:: Work order ::
Within the listing below, show every line that contains the word "żółty".

:: Excerpted data ::
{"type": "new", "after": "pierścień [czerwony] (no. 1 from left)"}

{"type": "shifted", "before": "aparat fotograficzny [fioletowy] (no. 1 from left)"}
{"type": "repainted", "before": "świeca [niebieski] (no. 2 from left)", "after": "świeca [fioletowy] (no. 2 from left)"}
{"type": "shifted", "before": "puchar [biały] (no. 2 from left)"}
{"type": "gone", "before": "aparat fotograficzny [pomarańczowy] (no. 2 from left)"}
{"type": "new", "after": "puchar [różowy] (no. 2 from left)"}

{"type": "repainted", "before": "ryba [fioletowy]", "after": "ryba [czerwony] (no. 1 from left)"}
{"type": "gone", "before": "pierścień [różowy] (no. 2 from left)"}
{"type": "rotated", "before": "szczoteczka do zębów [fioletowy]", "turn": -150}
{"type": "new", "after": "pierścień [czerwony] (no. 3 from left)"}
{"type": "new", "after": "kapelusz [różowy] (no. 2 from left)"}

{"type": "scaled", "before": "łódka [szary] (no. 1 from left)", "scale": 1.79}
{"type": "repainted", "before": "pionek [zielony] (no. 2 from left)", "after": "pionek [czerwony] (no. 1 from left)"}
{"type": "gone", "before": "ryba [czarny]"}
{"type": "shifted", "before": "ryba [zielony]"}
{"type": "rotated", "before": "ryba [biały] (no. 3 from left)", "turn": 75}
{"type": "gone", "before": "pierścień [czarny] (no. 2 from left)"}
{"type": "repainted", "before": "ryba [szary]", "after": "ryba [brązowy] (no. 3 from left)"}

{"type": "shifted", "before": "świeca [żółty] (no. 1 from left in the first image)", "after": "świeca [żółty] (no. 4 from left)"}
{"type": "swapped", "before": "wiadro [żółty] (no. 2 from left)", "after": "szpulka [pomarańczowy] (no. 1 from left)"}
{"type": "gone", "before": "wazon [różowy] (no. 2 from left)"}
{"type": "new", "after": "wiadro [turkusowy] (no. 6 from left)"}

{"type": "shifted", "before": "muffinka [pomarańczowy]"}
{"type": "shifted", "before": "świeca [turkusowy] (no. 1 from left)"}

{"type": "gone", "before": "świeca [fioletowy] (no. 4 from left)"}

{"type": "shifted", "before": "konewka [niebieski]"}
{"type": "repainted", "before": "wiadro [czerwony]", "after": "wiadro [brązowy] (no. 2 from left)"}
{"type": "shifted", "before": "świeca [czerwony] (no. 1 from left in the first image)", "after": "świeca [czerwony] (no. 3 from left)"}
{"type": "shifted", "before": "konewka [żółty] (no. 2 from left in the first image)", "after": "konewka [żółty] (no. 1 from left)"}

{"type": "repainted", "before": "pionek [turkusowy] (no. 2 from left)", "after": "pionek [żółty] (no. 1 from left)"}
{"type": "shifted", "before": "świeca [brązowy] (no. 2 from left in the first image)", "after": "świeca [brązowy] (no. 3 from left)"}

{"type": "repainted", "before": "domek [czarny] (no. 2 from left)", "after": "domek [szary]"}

:: Task output ::
{"type": "shifted", "before": "świeca [żółty] (no. 1 from left in the first image)", "after": "świeca [żółty] (no. 4 from left)"}
{"type": "swapped", "before": "wiadro [żółty] (no. 2 from left)", "after": "szpulka [pomarańczowy] (no. 1 from left)"}
{"type": "shifted", "before": "konewka [żółty] (no. 2 from left in the first image)", "after": "konewka [żółty] (no. 1 from left)"}
{"type": "repainted", "before": "pionek [turkusowy] (no. 2 from left)", "after": "pionek [żółty] (no. 1 from left)"}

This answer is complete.